Object correspondence data:
.....

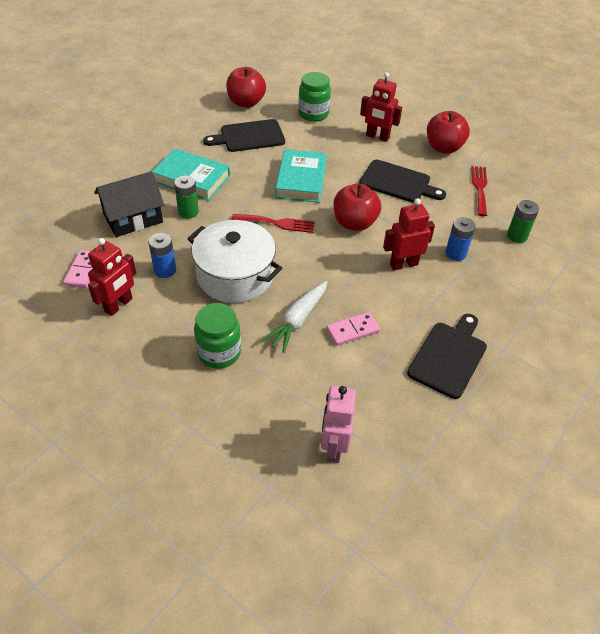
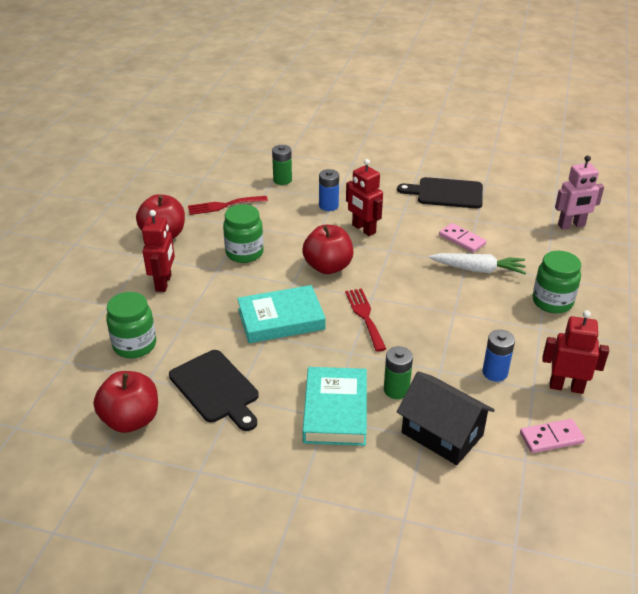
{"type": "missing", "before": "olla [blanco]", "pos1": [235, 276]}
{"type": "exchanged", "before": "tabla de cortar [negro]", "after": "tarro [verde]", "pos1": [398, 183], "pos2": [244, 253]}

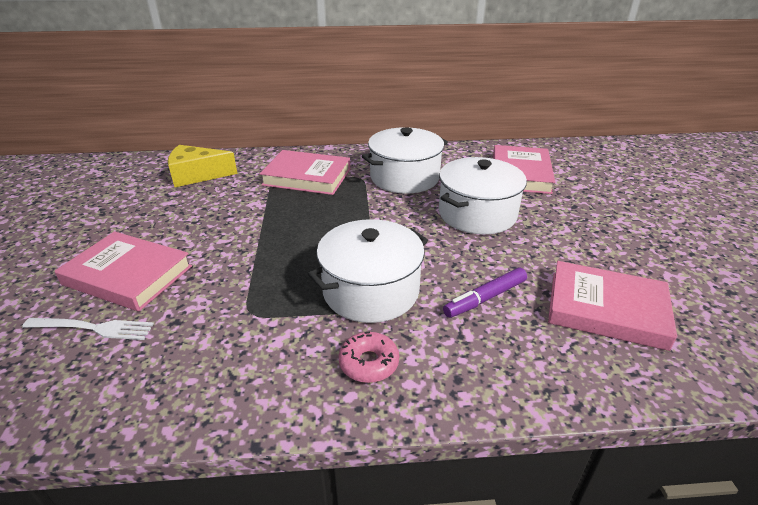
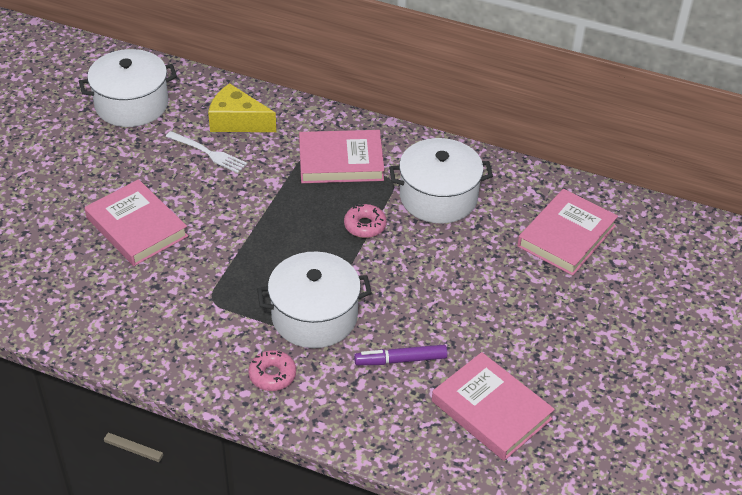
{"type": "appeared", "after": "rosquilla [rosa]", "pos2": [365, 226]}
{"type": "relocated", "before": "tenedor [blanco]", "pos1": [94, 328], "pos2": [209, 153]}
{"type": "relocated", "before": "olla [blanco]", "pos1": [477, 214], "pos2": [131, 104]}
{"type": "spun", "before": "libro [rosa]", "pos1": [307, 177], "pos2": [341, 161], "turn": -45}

.....

> [TASK STATEMENT]: Given the word "after", show every line of the records that contains it.

> [SOLUTION FOR THIS PROBLEM]:
{"type": "exchanged", "before": "tabla de cortar [negro]", "after": "tarro [verde]", "pos1": [398, 183], "pos2": [244, 253]}
{"type": "appeared", "after": "rosquilla [rosa]", "pos2": [365, 226]}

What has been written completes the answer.